Show every line of the items below that contains the string "tuplet". Case counts.

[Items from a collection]
····················

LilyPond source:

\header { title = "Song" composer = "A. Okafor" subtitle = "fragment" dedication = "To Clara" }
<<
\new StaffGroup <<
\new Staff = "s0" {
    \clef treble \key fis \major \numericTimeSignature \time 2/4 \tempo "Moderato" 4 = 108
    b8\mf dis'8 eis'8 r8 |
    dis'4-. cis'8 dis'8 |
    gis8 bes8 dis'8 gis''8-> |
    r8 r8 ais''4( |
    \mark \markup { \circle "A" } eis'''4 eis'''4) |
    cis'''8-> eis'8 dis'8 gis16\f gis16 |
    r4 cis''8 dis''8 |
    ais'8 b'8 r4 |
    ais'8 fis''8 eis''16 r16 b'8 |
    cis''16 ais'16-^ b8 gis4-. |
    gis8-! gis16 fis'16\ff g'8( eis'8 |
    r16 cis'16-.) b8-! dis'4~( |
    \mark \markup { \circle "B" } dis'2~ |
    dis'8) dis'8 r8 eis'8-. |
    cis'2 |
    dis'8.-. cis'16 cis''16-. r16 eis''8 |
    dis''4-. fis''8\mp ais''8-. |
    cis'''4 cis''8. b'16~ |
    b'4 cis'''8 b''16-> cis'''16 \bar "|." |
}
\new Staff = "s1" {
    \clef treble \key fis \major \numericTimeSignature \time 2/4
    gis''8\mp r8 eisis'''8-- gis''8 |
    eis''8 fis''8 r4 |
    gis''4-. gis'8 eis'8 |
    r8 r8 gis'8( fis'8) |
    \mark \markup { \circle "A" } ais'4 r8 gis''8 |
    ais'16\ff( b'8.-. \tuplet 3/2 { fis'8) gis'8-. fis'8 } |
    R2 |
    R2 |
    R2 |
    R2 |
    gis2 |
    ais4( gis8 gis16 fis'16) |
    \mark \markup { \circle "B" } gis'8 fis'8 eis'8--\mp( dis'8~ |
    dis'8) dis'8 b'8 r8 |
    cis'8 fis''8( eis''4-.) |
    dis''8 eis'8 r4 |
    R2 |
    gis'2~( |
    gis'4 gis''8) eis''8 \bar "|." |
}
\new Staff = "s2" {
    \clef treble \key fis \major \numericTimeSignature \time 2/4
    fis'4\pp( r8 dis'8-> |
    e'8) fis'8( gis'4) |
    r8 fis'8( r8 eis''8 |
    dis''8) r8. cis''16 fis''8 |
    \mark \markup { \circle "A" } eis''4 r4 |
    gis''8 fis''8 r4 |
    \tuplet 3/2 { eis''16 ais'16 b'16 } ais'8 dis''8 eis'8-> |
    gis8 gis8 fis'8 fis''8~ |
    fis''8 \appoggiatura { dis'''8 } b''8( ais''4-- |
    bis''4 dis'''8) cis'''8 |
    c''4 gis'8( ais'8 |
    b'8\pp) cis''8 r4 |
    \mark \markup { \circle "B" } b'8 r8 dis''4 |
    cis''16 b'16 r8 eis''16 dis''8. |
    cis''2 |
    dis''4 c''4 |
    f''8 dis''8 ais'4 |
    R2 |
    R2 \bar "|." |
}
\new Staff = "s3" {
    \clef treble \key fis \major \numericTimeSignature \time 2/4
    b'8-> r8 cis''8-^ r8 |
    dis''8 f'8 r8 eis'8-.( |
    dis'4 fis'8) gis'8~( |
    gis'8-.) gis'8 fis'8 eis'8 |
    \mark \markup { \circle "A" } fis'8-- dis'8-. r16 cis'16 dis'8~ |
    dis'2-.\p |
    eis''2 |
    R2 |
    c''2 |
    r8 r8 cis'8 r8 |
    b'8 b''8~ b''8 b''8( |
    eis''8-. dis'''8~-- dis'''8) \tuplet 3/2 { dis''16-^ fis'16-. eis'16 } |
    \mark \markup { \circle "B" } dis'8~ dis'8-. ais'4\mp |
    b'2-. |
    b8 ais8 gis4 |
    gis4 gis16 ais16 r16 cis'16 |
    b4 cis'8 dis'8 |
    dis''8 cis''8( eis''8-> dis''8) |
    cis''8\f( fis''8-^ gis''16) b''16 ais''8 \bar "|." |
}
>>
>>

····················

Output for this exercise:
    ais'16\ff( b'8.-. \tuplet 3/2 { fis'8) gis'8-. fis'8 } |
    \tuplet 3/2 { eis''16 ais'16 b'16 } ais'8 dis''8 eis'8-> |
    eis''8-. dis'''8~-- dis'''8) \tuplet 3/2 { dis''16-^ fis'16-. eis'16 } |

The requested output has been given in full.